## Your instructions
Could you retype every line below exactly, omitting the images?

## Supplied records
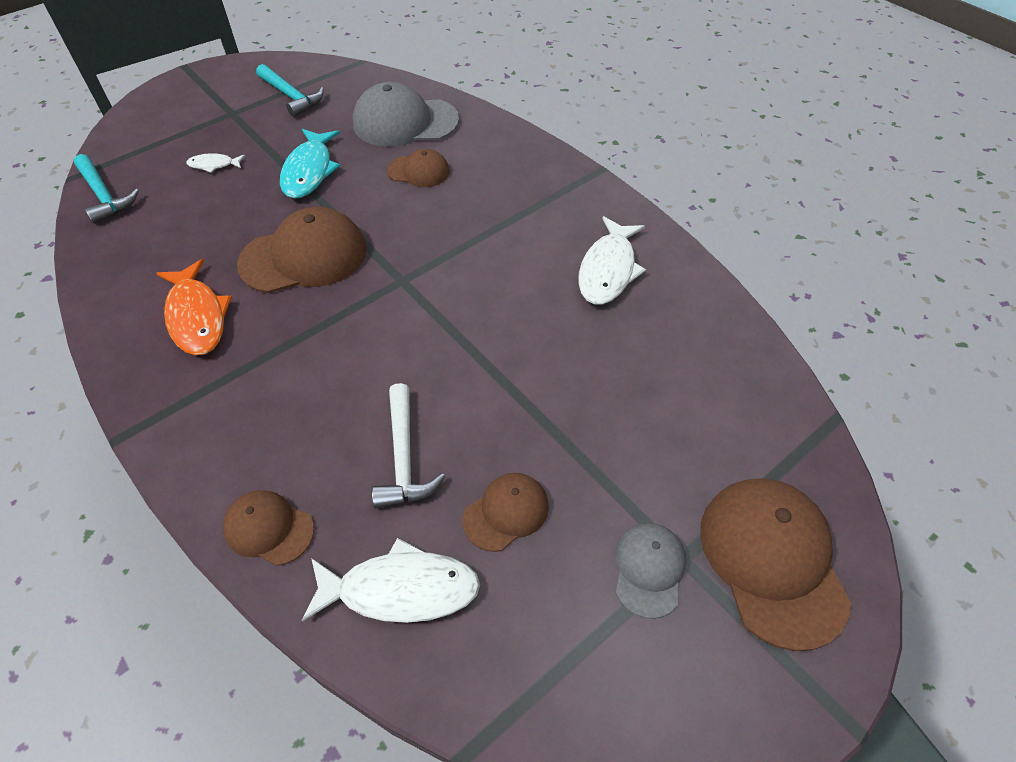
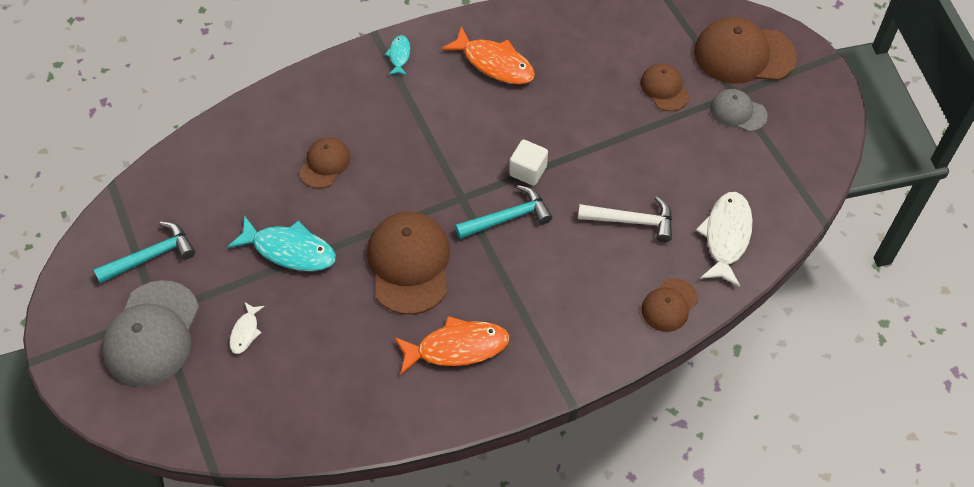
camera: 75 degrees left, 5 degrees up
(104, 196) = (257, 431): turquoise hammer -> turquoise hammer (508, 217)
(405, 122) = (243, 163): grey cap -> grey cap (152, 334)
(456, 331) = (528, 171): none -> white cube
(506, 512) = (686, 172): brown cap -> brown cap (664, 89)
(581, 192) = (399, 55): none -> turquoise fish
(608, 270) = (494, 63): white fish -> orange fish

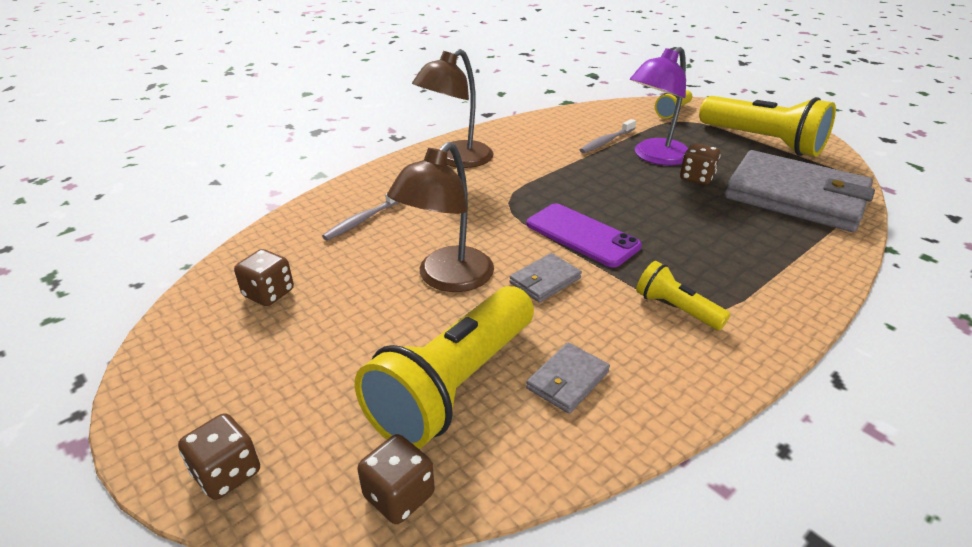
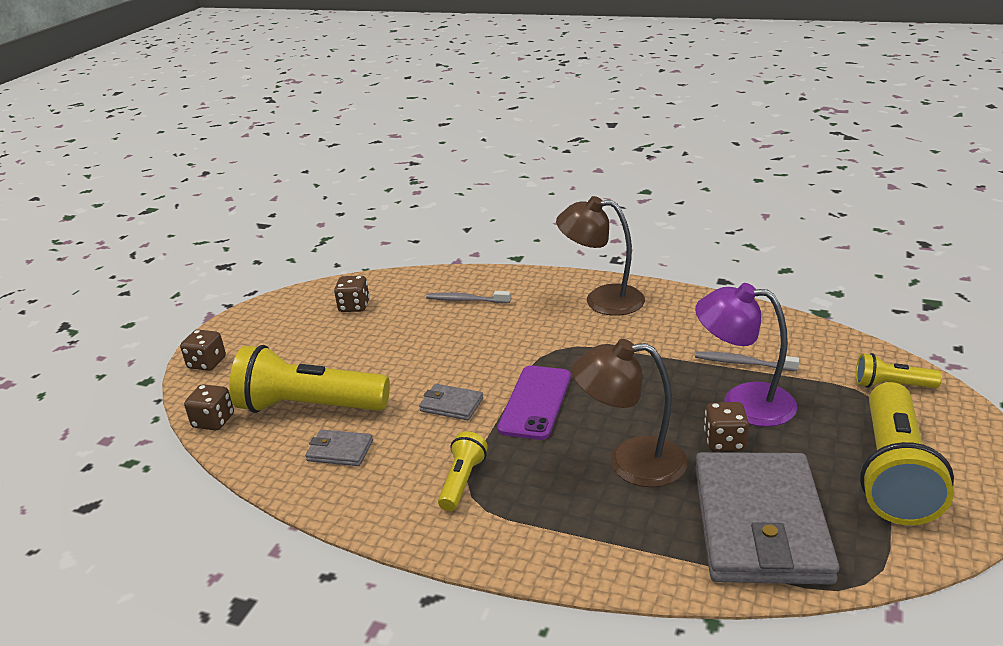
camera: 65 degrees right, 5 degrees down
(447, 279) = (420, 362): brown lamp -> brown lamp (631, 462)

## Task output
camera: 75 degrees left, 5 degrees up
(104, 196) = (257, 431): turquoise hammer -> turquoise hammer (508, 217)
(405, 122) = (243, 163): grey cap -> grey cap (152, 334)
(456, 331) = (528, 171): none -> white cube
(506, 512) = (686, 172): brown cap -> brown cap (664, 89)
(581, 192) = (399, 55): none -> turquoise fish
(608, 270) = (494, 63): white fish -> orange fish

camera: 65 degrees right, 5 degrees down
(447, 279) = (420, 362): brown lamp -> brown lamp (631, 462)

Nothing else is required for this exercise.